Data for the task:
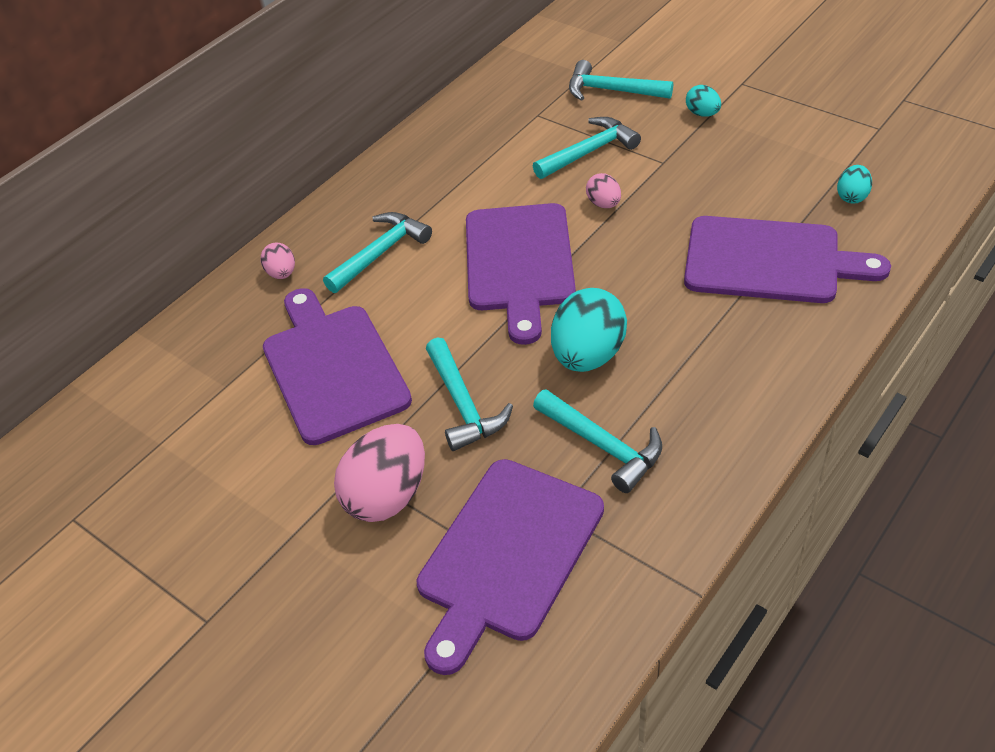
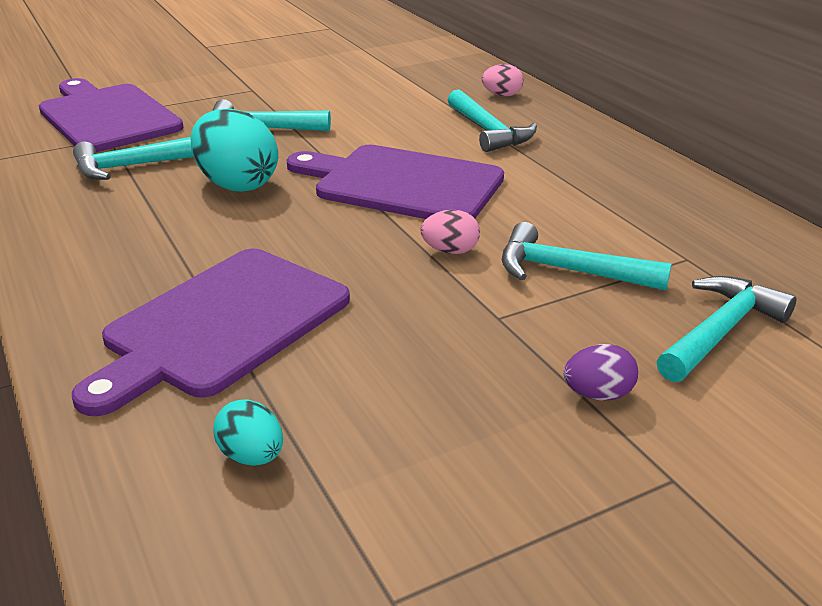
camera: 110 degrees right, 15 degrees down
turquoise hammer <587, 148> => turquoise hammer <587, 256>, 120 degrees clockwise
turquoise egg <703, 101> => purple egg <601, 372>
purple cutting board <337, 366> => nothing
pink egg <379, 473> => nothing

What the exercise asks: Everything in the records above except the pictures is to be reproduced word for word.

Result:
camera: 110 degrees right, 15 degrees down
turquoise hammer <587, 148> => turquoise hammer <587, 256>, 120 degrees clockwise
turquoise egg <703, 101> => purple egg <601, 372>
purple cutting board <337, 366> => nothing
pink egg <379, 473> => nothing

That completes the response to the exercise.